_Assignment_
Please set down only the lines below starting with the line with "GPS1 pin RX: D1 -> D2" and going on through the line with "MIC pin GND: 3V3 -> GND", verbatim and without pictures.

_Data entries_
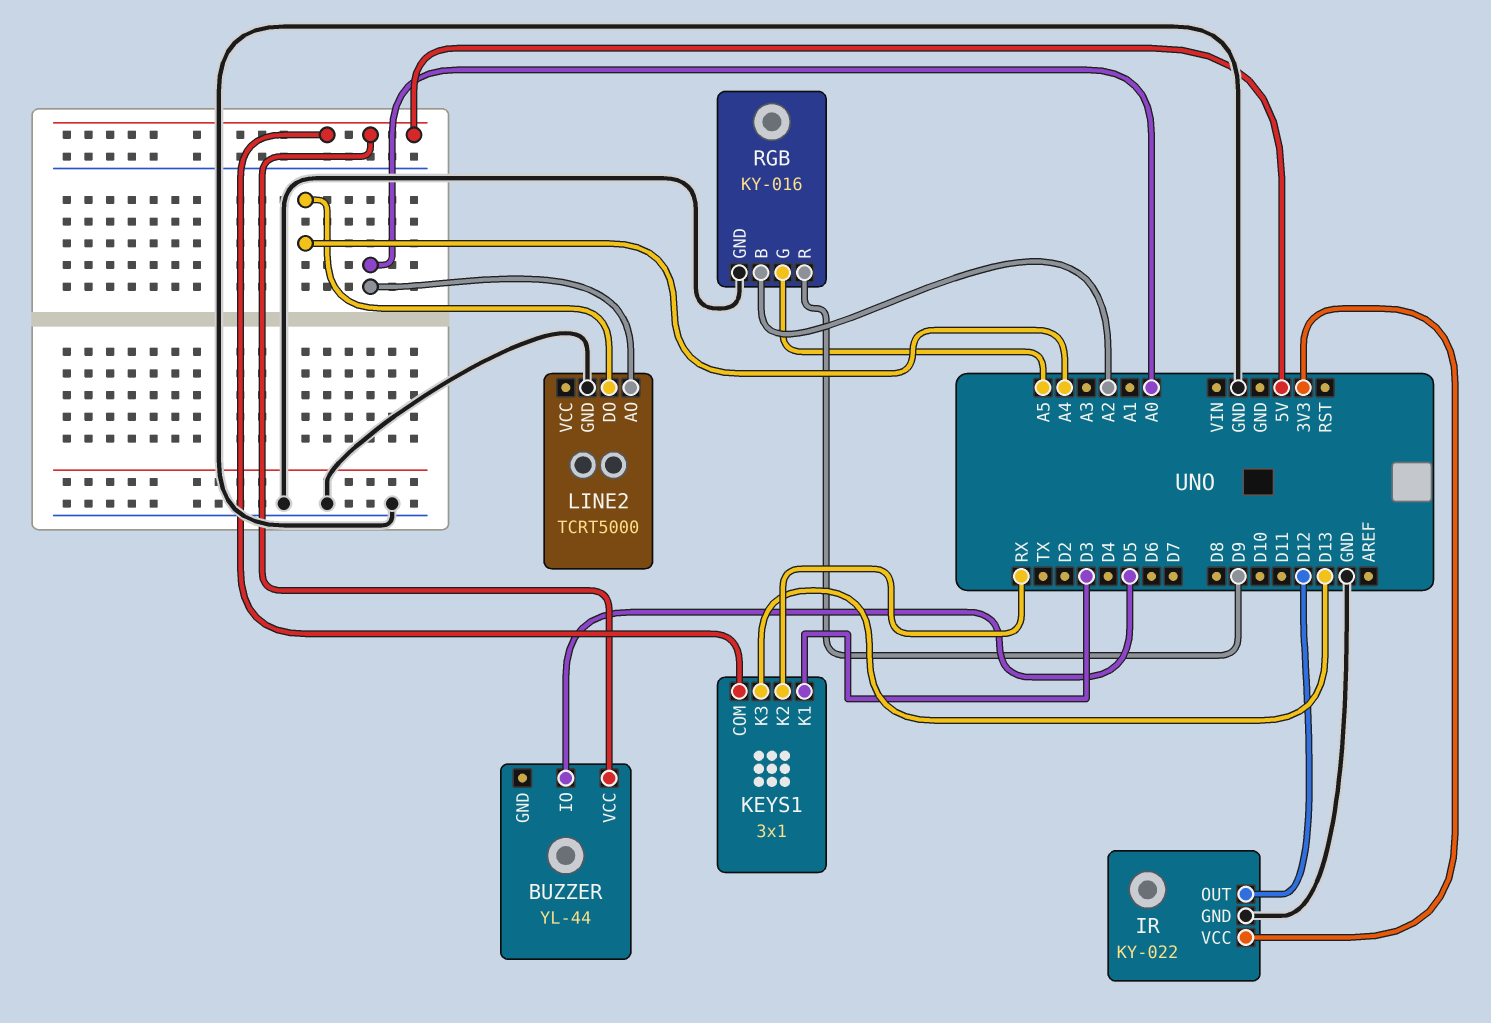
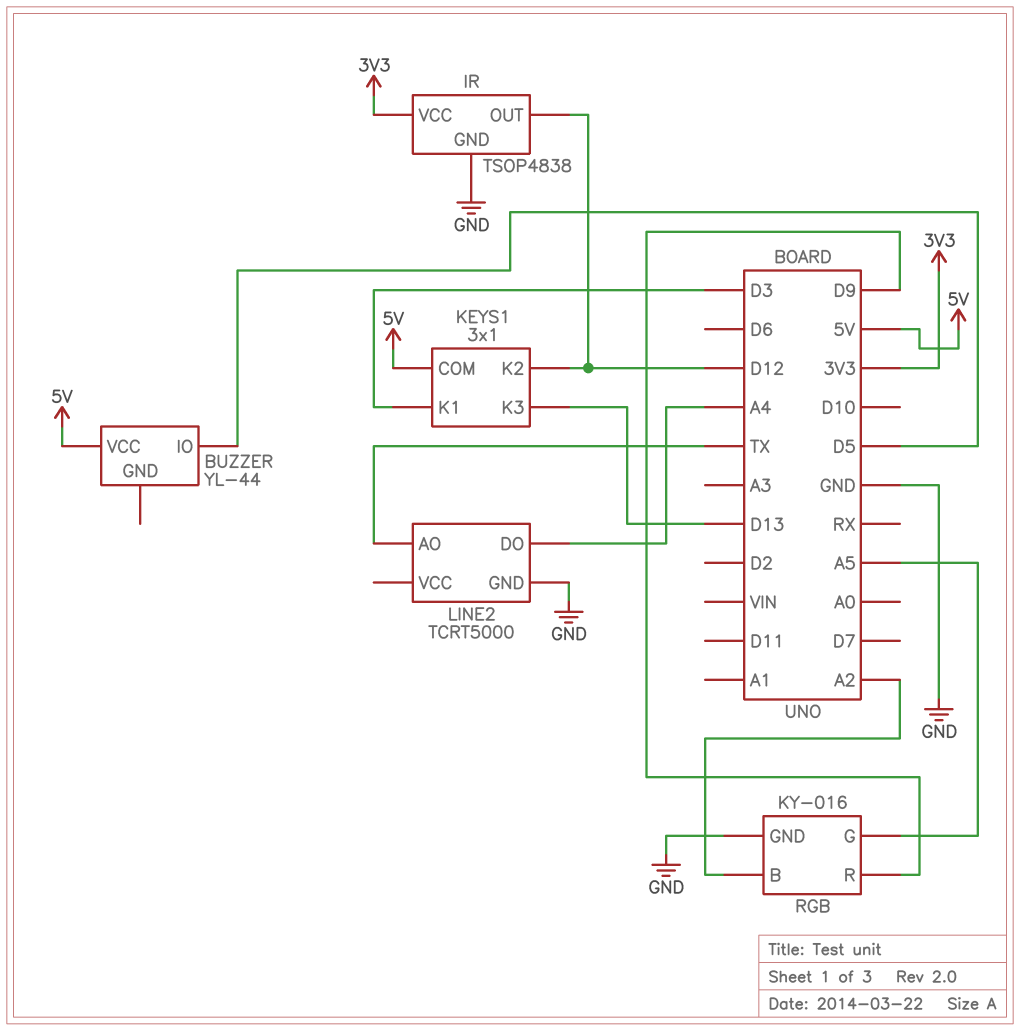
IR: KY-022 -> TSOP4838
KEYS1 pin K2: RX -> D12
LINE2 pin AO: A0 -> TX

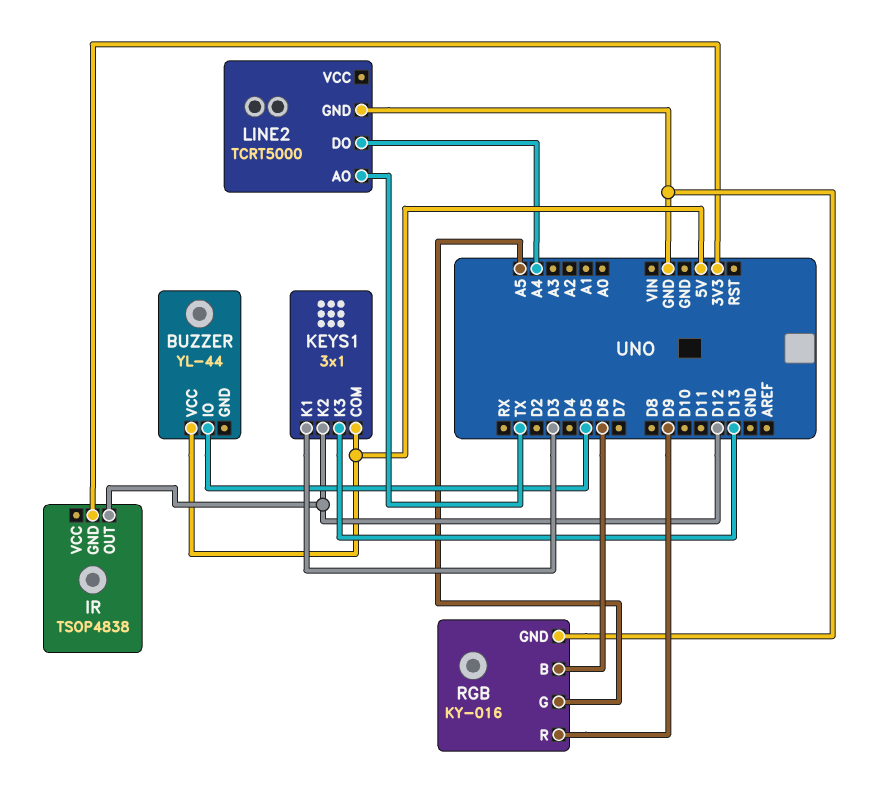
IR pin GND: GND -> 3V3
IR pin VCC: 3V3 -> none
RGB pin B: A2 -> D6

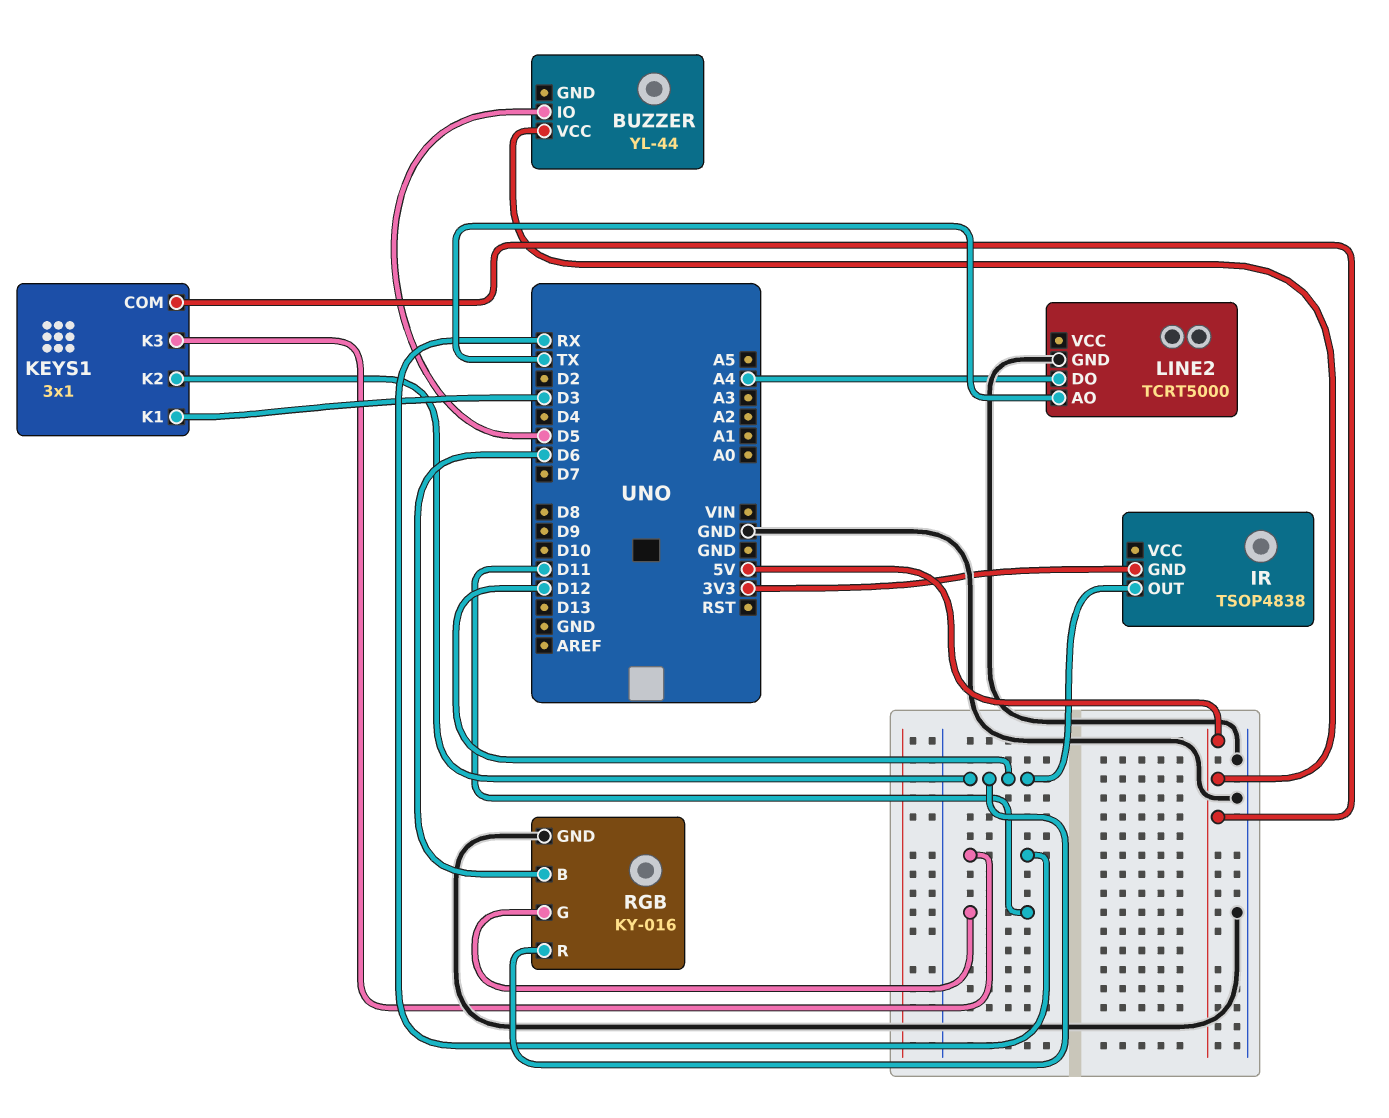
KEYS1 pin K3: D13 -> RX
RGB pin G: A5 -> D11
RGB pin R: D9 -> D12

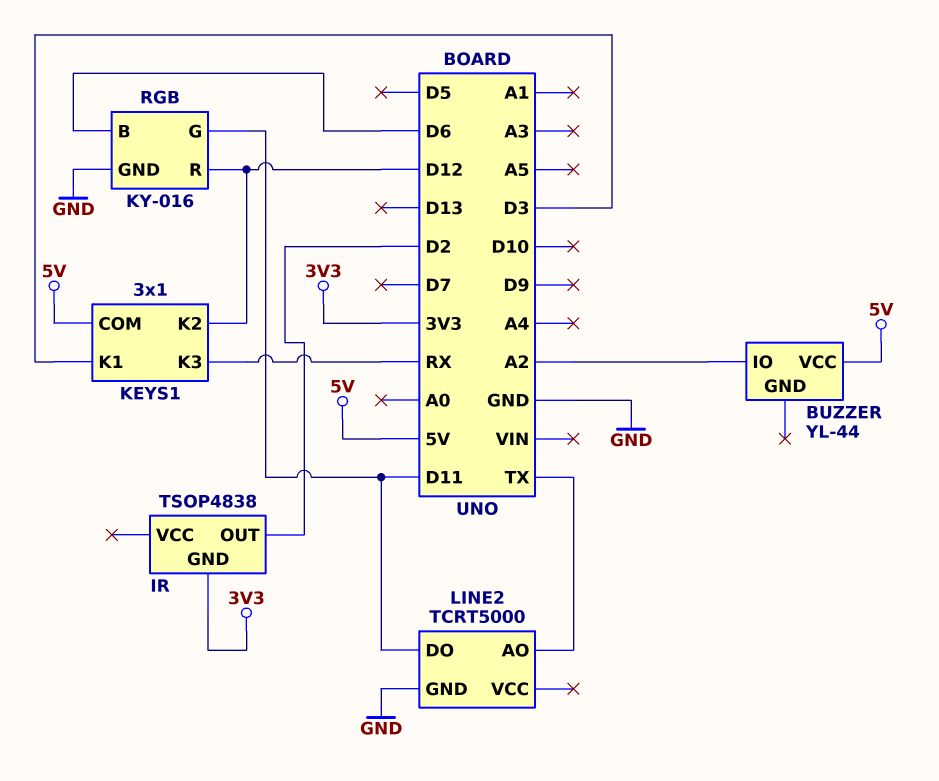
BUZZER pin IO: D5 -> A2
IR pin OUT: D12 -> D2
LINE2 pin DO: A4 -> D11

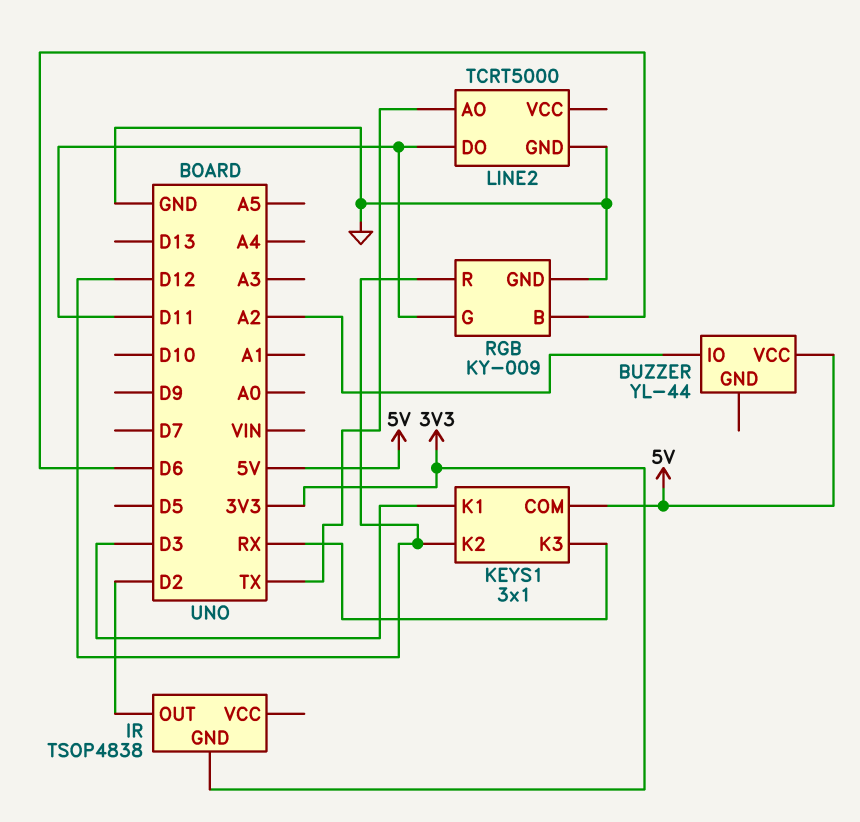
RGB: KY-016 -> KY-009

==

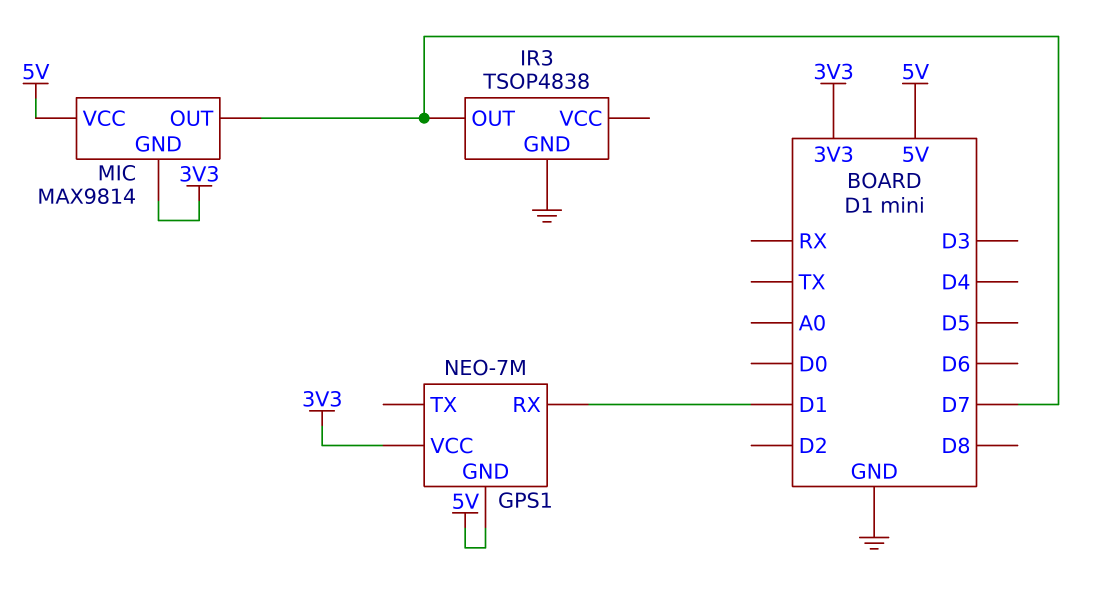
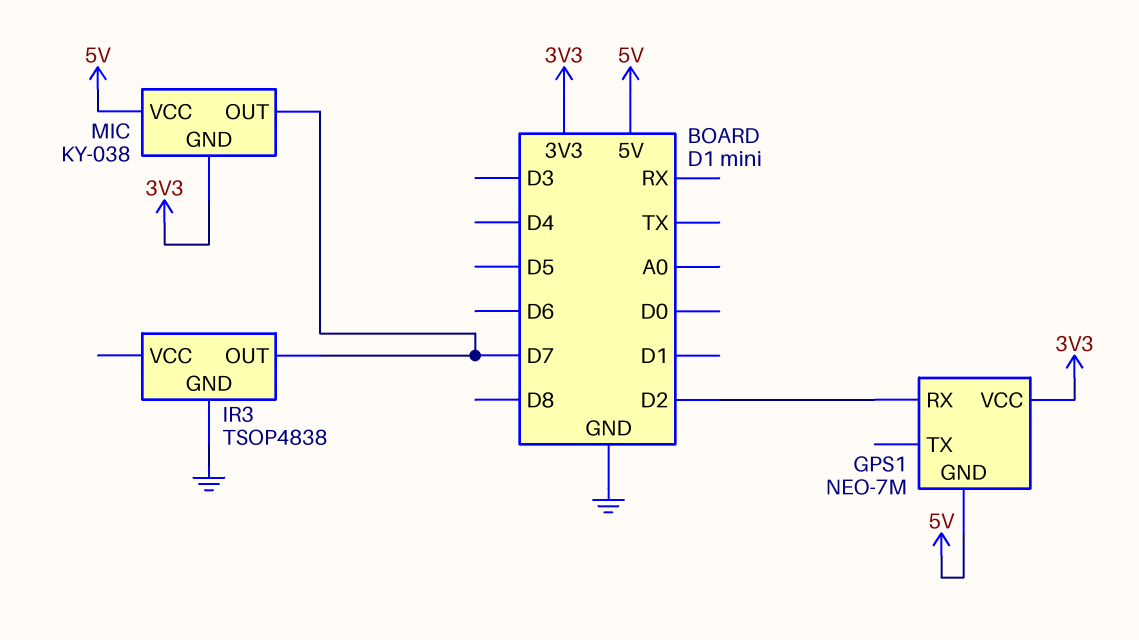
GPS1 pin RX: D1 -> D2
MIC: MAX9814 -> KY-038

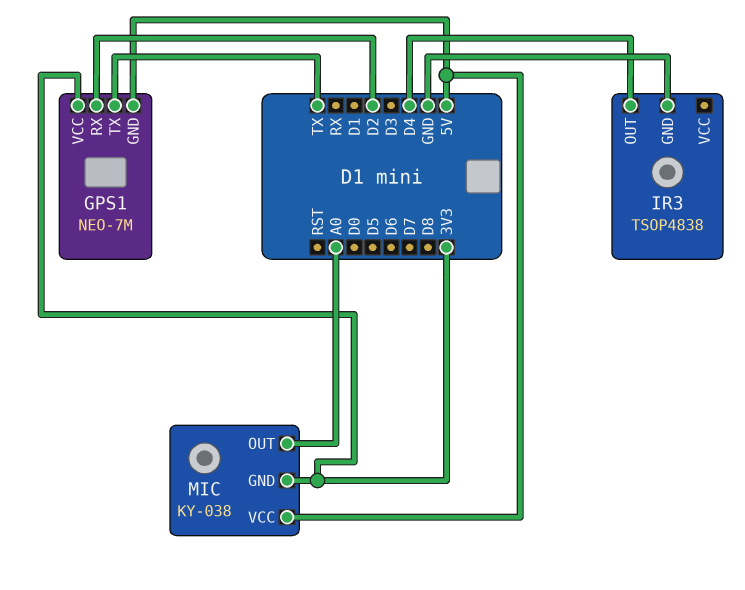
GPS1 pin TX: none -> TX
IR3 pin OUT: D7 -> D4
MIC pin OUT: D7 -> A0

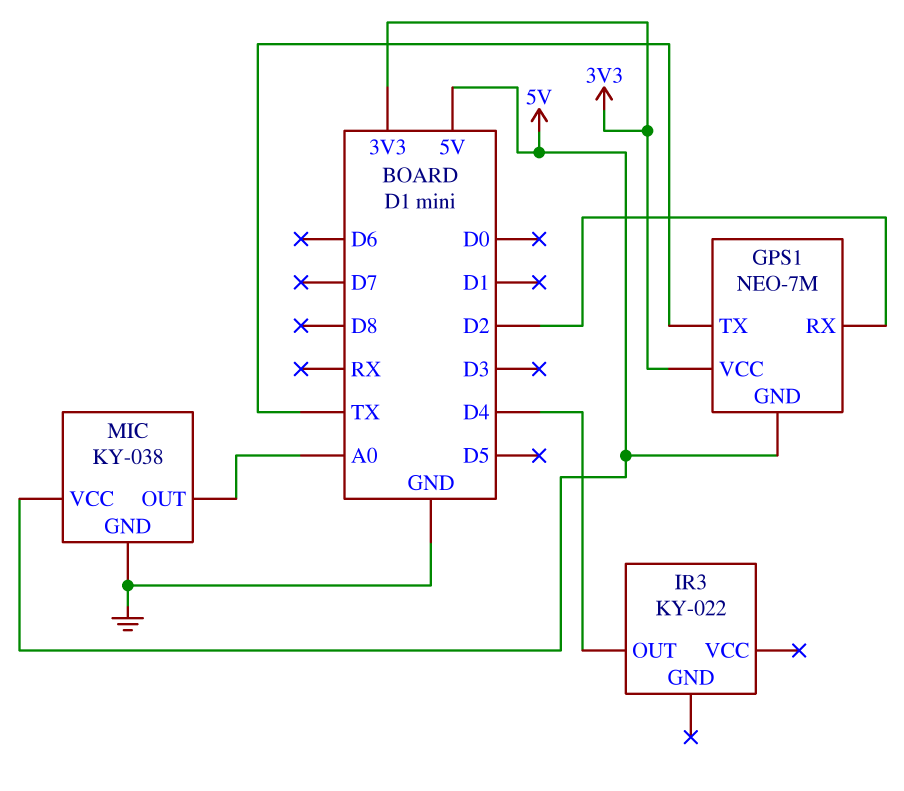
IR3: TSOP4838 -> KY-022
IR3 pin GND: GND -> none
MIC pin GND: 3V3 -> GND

_Response below_
GPS1 pin RX: D1 -> D2
MIC: MAX9814 -> KY-038

GPS1 pin TX: none -> TX
IR3 pin OUT: D7 -> D4
MIC pin OUT: D7 -> A0

IR3: TSOP4838 -> KY-022
IR3 pin GND: GND -> none
MIC pin GND: 3V3 -> GND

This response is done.